[What is required] Copy out the entries that follow exactly, leaving out the pictures.

[Information]
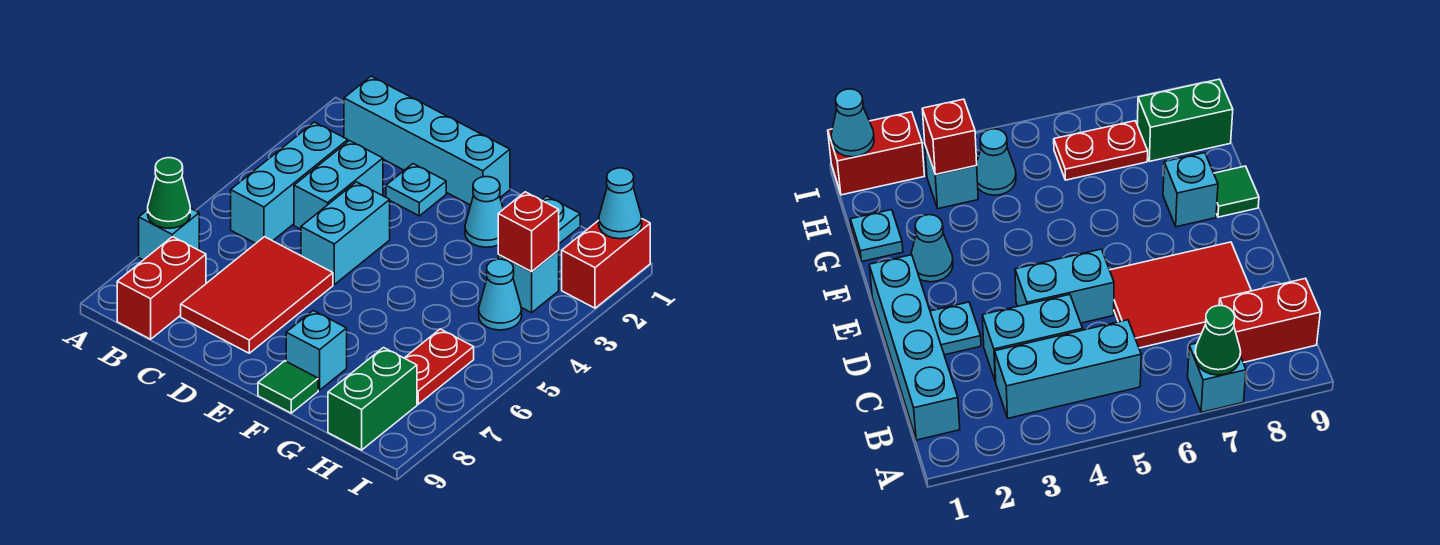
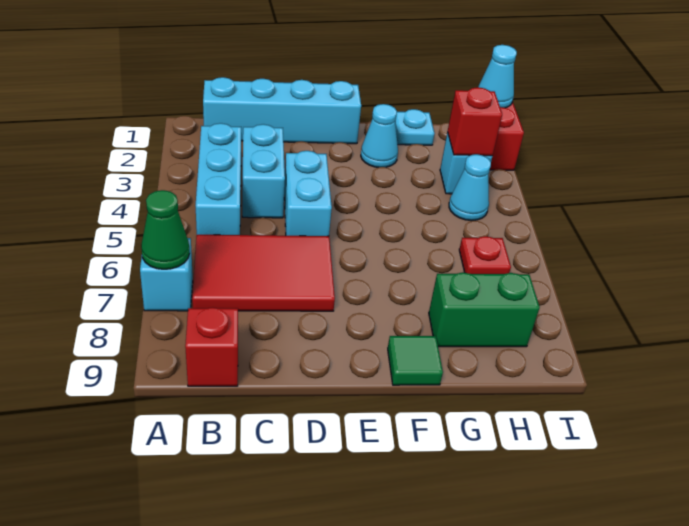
red brick B8:B9 level 1 -> red brick B9 level 1
red tile C6:D8 level 1 -> red tile B6:D7 level 1
cyan plate D2 level 1 -> none
cyan brick F8 level 1 -> none
red plate H6:H7 level 1 -> red plate H6 level 1
green brick H8:H9 level 1 -> green brick G8:H8 level 1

[Response to this exercise]
red brick B8:B9 level 1 -> red brick B9 level 1
red tile C6:D8 level 1 -> red tile B6:D7 level 1
cyan plate D2 level 1 -> none
cyan brick F8 level 1 -> none
red plate H6:H7 level 1 -> red plate H6 level 1
green brick H8:H9 level 1 -> green brick G8:H8 level 1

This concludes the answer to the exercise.